● How to complete this task: Your answer should consist of the lines below that hold the word "button".

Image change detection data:
Content starts

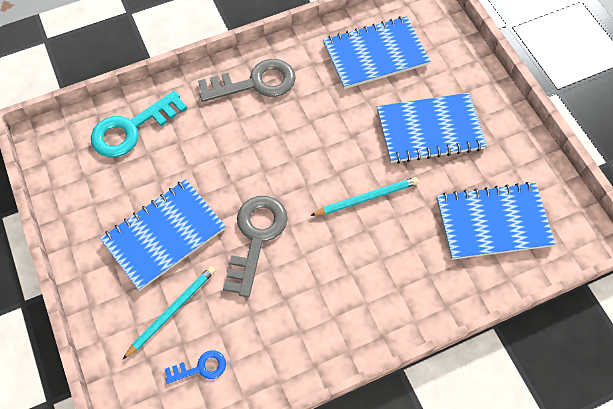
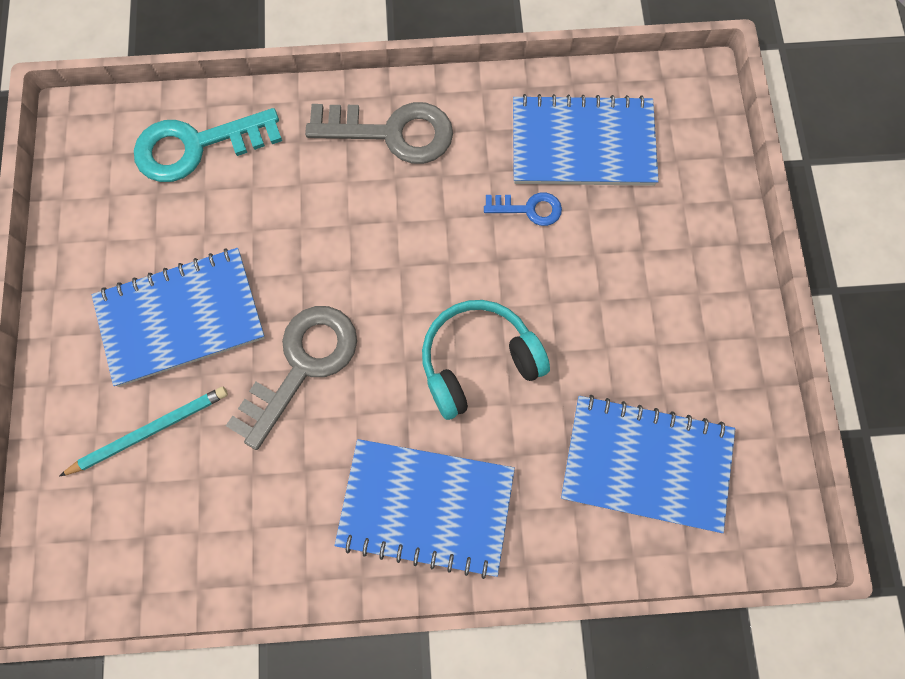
camera: 20 degrees right, 10 degrees up
(200, 368) = (156, 525): blue key -> blue key (528, 209)
(366, 198) = (478, 361): turquoise pencil -> turquoise headphones
(429, 130) = (613, 289): blue notebook -> blue notebook (426, 507)

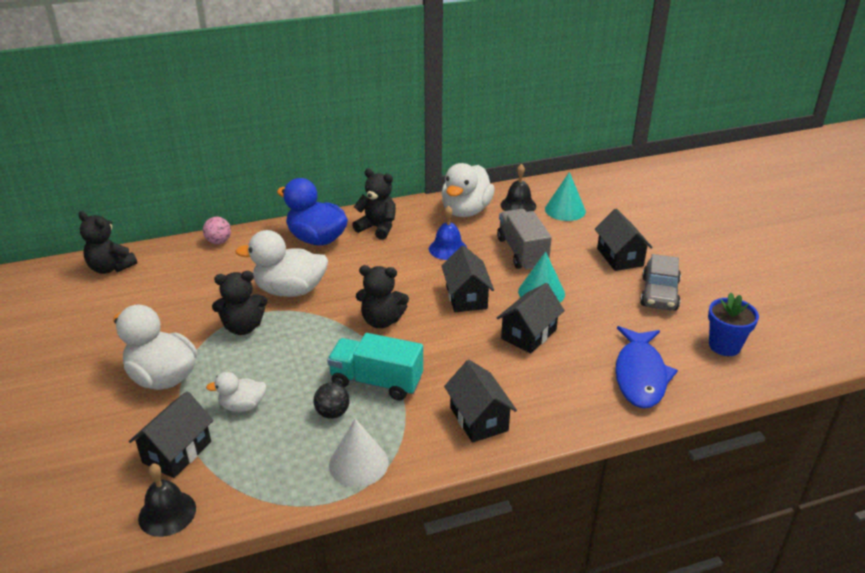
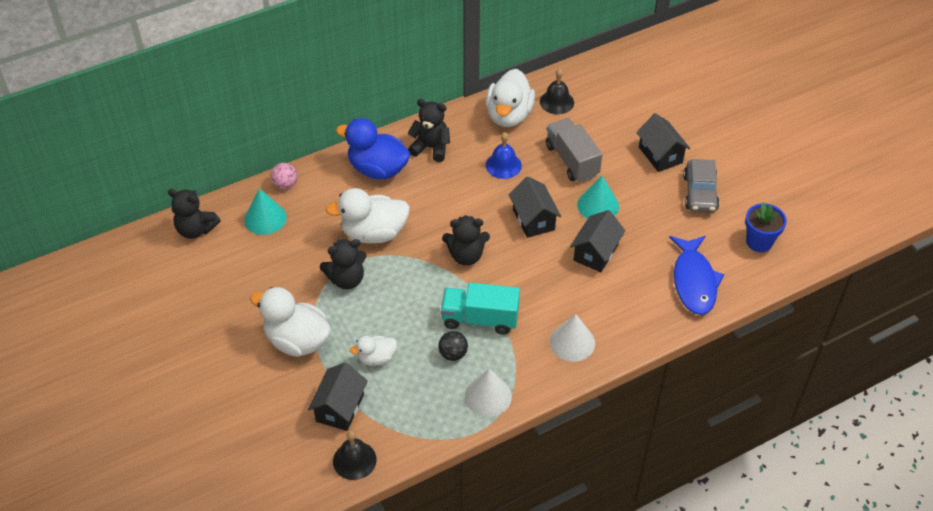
camera: 10 degrees left, 15 degrees up
(478, 419) = (572, 342): black house -> white cone
(565, 210) = (601, 102): turquoise cone -> turquoise cone (265, 218)

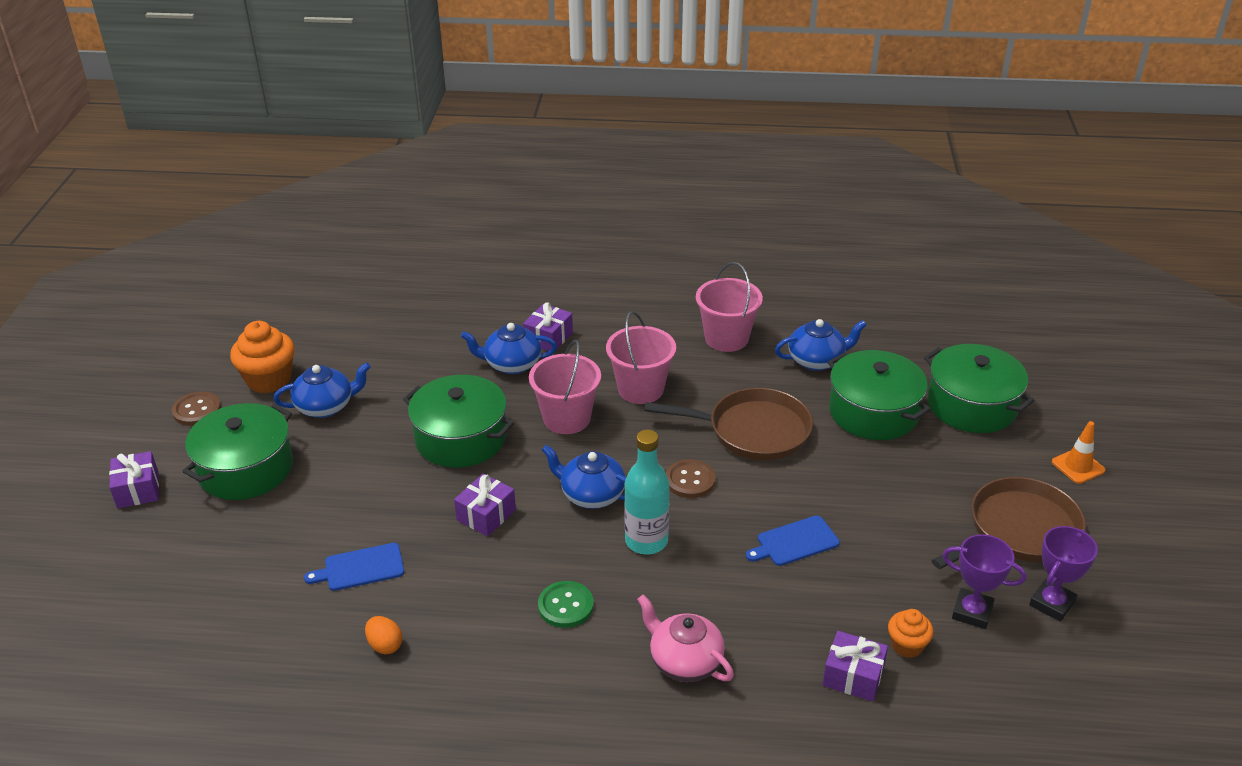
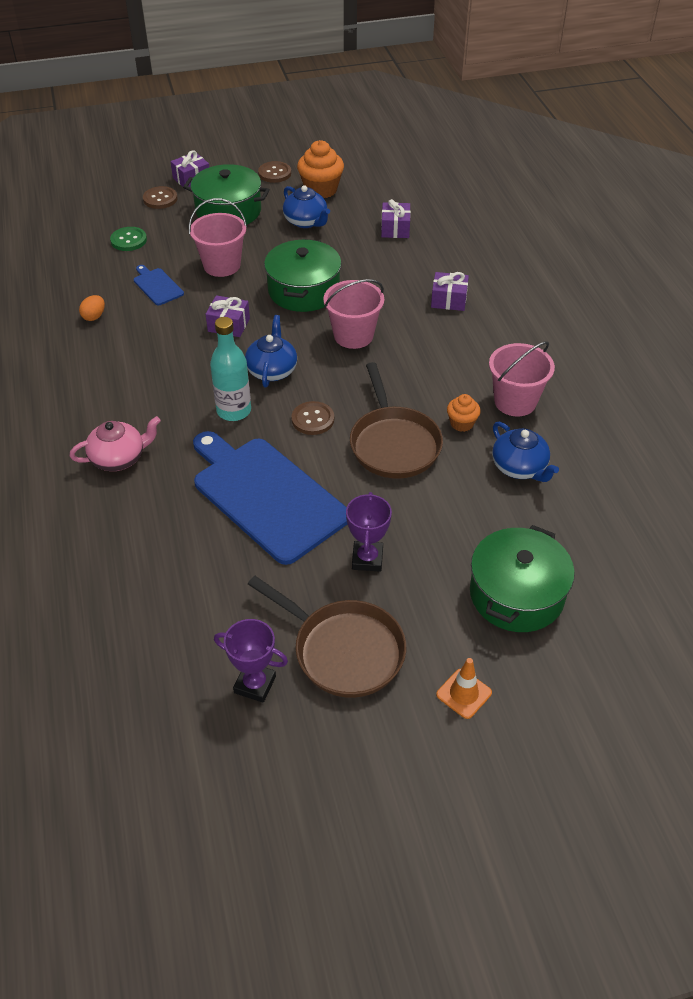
camera: 70 degrees right, 10 degrees up
(158, 530) = (160, 199): none -> brown button
(511, 364) = (403, 290): blue teapot -> none
(565, 606) = (153, 386): green button -> green button (128, 240)
(640, 389) = (412, 366): pink bucket -> pink bucket (222, 265)
(684, 661) = (119, 458): pink teapot -> pink teapot turned 45 degrees clockwise
(795, 542) = (266, 496): blue cutting board -> blue cutting board, size x2.34
(853, 676) = (130, 556): purple gift -> purple gift (395, 229)
(873, 412) = (464, 520): green pot -> none
(907, 645) = (172, 585): orange cupcake -> orange cupcake (462, 423)
(972, 612) = (224, 625): purple trophy -> purple trophy (367, 559)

Content ends

● Task answer:
(158, 530) = (160, 199): none -> brown button
(565, 606) = (153, 386): green button -> green button (128, 240)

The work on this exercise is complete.